* Exercise objective *
In the entries, find all lines that hold the word "gray" and copy them.

* Supplied material *
════

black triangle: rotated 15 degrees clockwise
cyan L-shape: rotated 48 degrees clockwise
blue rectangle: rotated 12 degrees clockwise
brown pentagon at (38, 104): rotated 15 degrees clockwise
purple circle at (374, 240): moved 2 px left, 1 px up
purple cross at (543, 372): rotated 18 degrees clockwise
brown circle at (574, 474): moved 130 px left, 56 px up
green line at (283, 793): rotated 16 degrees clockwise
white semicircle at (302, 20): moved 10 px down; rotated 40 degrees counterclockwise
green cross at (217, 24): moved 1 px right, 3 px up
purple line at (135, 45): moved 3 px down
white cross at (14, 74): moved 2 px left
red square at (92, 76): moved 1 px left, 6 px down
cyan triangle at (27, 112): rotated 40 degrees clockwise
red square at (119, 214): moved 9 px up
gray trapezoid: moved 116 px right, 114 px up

════

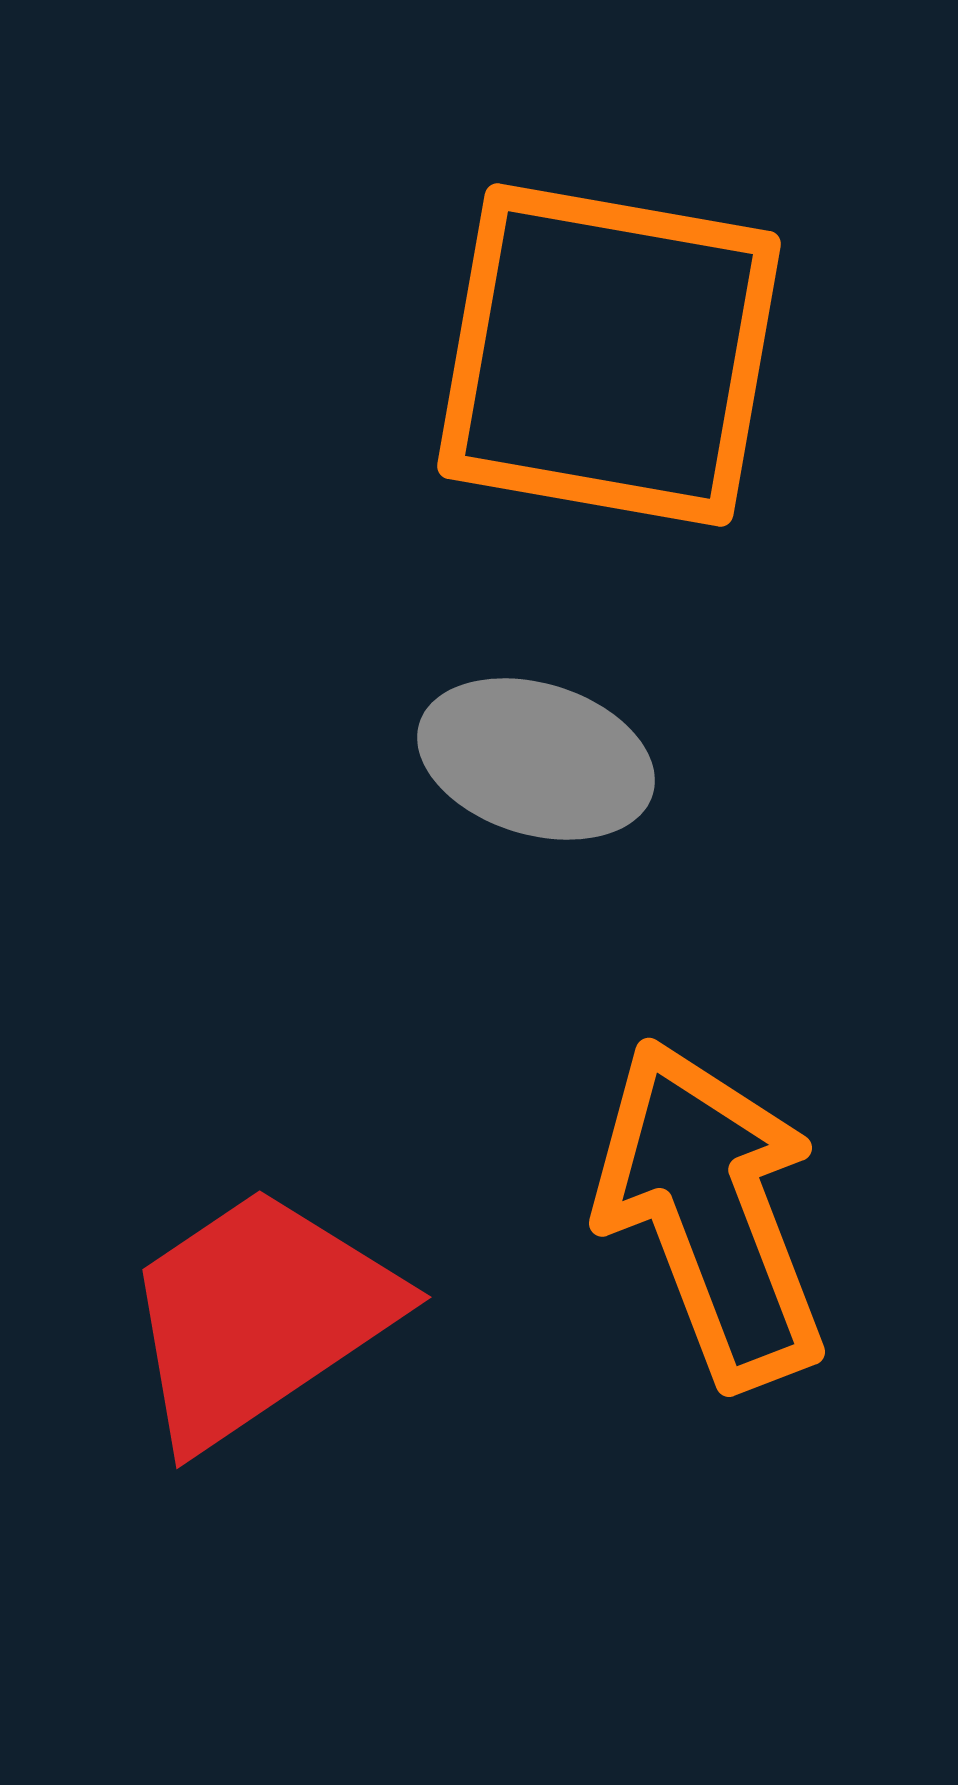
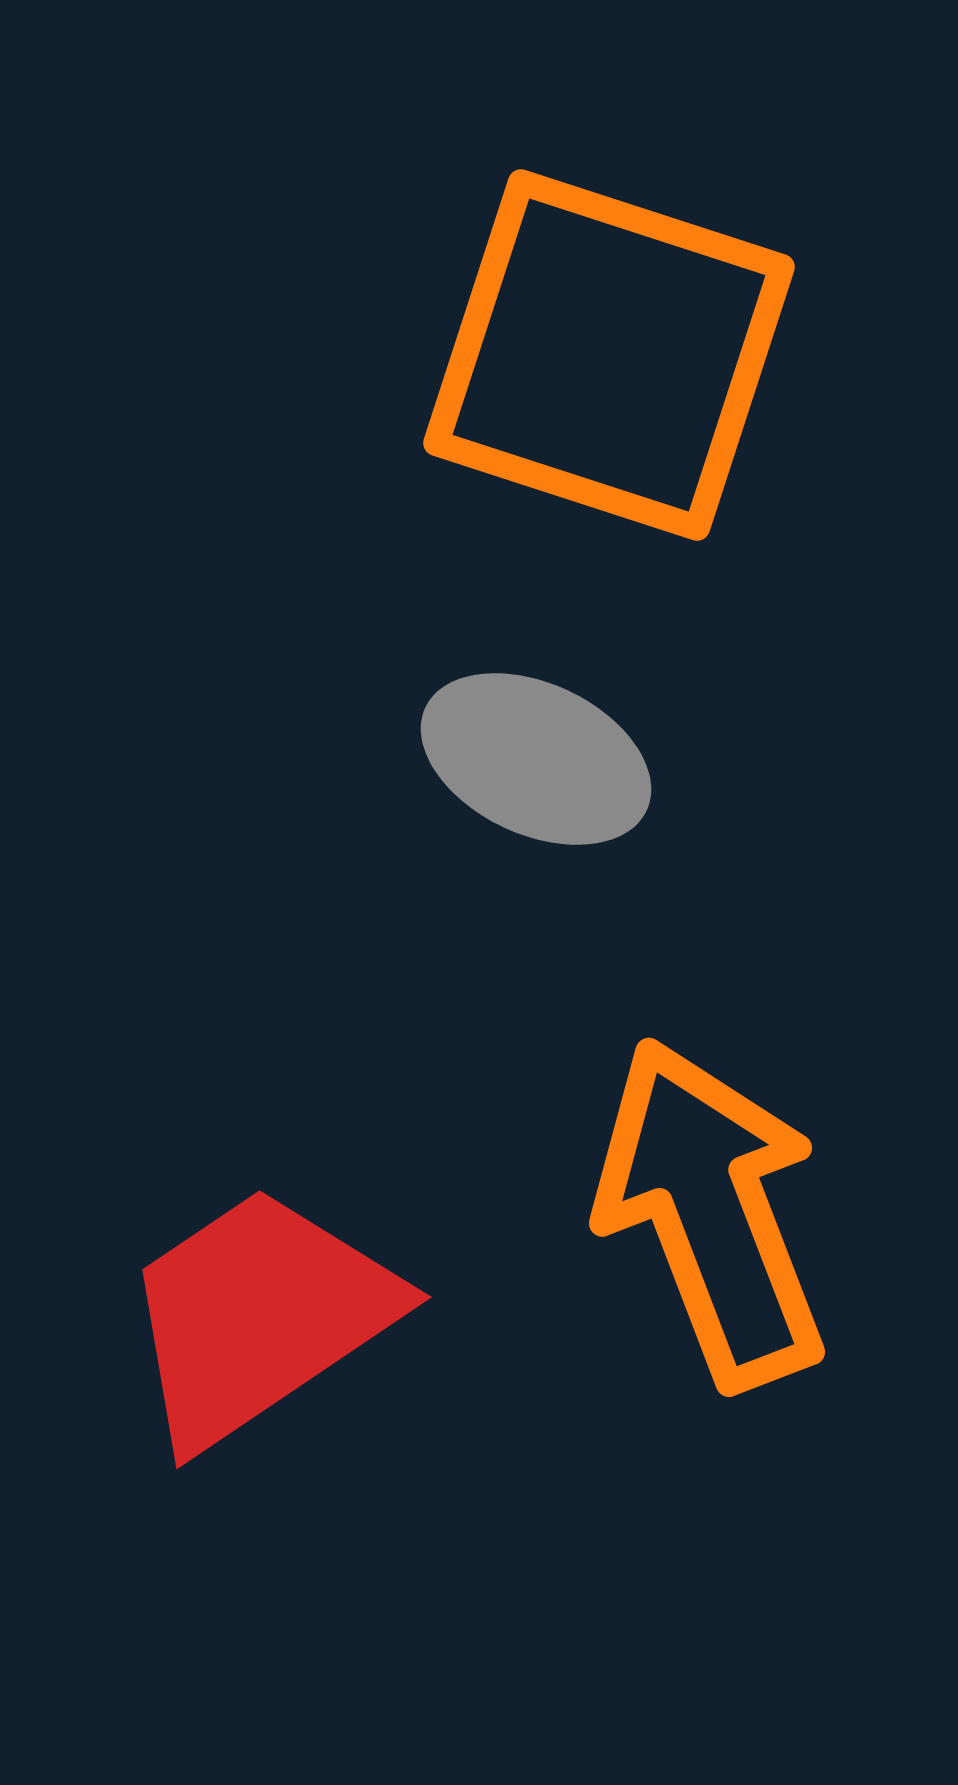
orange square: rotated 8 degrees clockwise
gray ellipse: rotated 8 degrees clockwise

════

* Response to the exercise *
gray trapezoid: moved 116 px right, 114 px up
gray ellipse: rotated 8 degrees clockwise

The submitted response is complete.